* Your goal *
Starting at the line that contains "[(228,467),(226,409),(225,390),(244,389),(247,467),(228,467)]", transcribe each line through the end of the material below, exactly and nothing else, leaving out the pictures.

* Information provided *
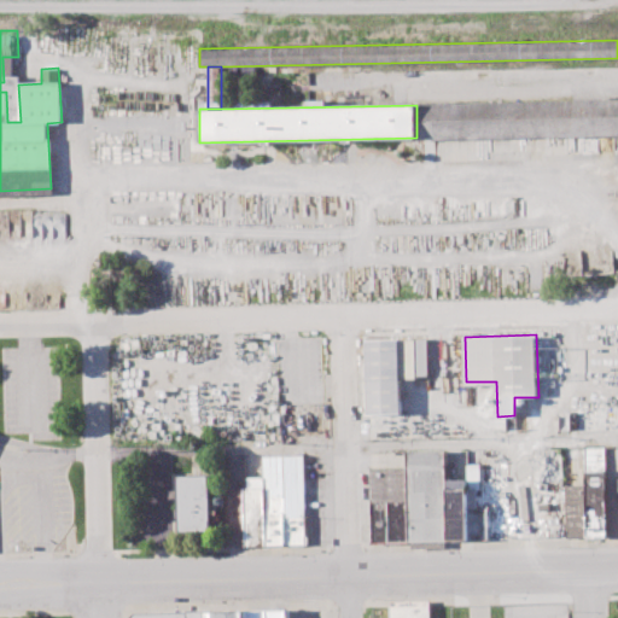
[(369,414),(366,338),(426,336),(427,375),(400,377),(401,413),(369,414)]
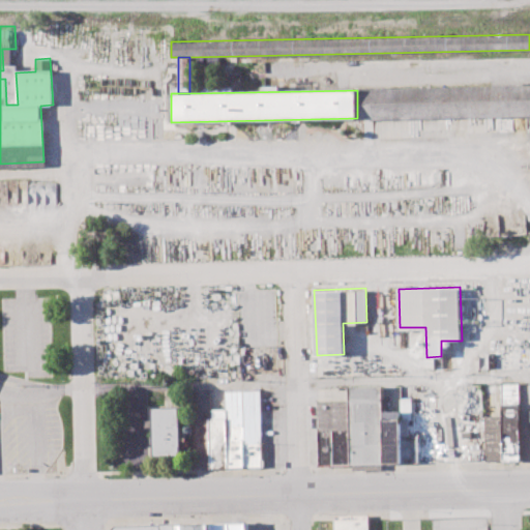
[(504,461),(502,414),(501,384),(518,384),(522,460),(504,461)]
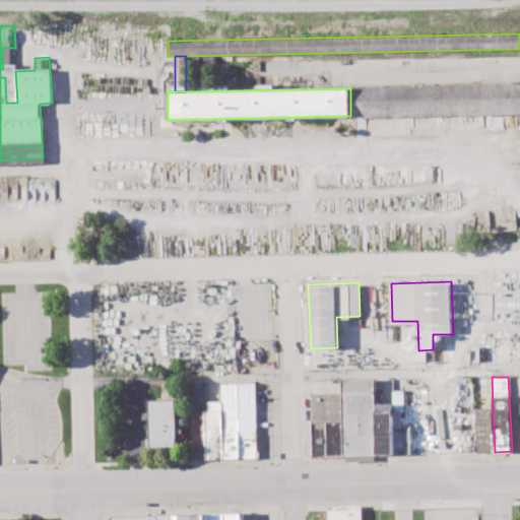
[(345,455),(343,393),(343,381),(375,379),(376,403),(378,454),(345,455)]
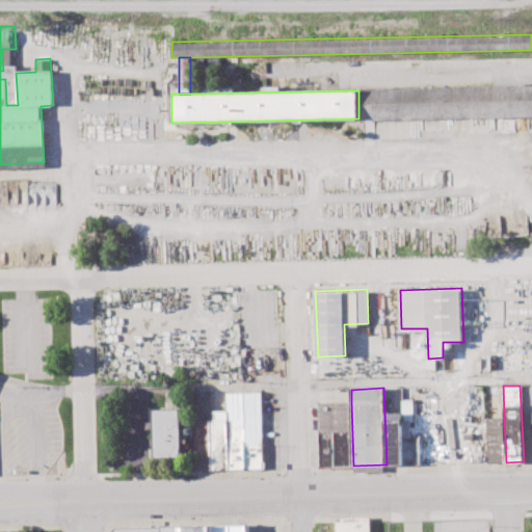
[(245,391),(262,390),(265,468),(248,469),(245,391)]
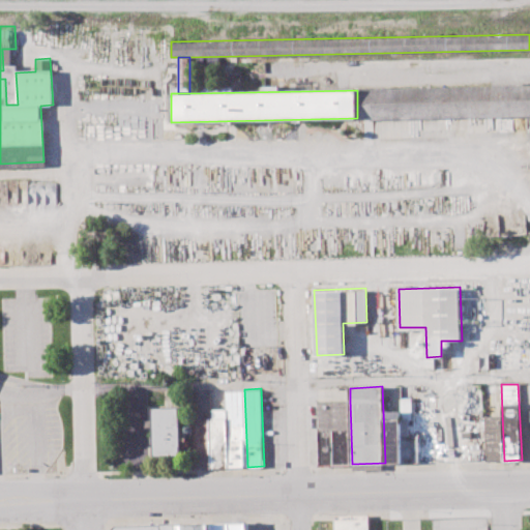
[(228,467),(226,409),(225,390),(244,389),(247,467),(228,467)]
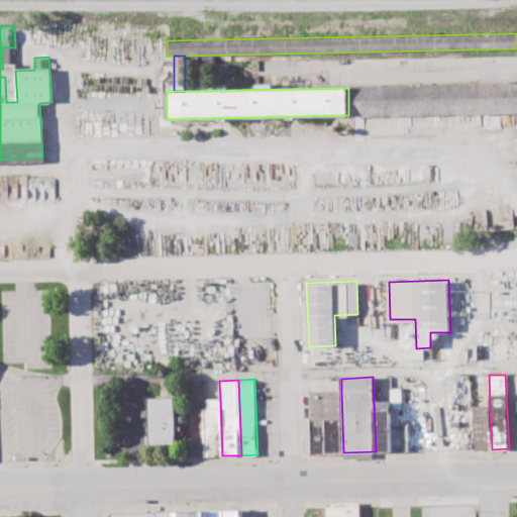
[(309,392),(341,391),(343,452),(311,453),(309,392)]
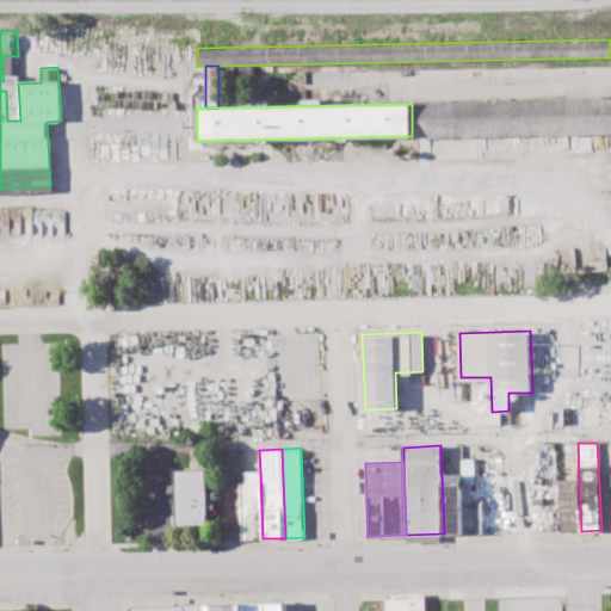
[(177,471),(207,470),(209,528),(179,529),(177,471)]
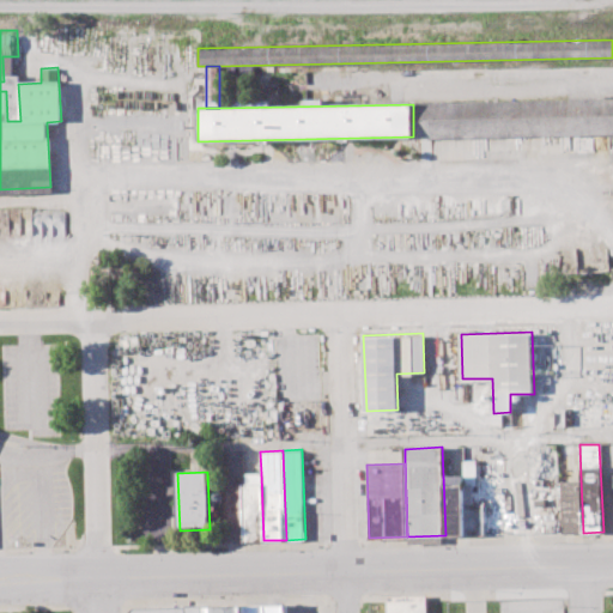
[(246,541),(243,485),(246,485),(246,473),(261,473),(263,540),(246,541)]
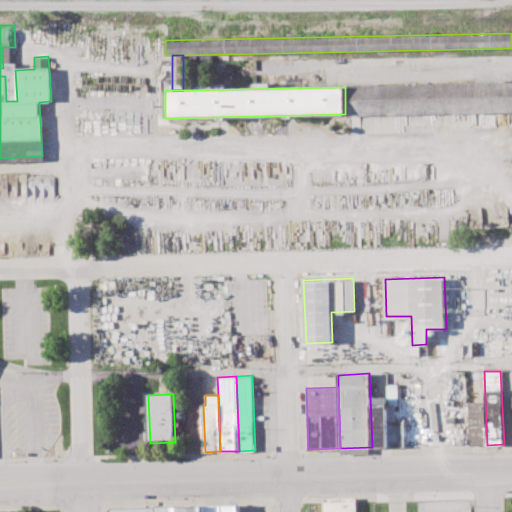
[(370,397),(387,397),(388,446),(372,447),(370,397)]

* Your response *
[(228,467),(226,409),(225,390),(244,389),(247,467),(228,467)]
[(309,392),(341,391),(343,452),(311,453),(309,392)]
[(177,471),(207,470),(209,528),(179,529),(177,471)]
[(246,541),(243,485),(246,485),(246,473),(261,473),(263,540),(246,541)]
[(370,397),(387,397),(388,446),(372,447),(370,397)]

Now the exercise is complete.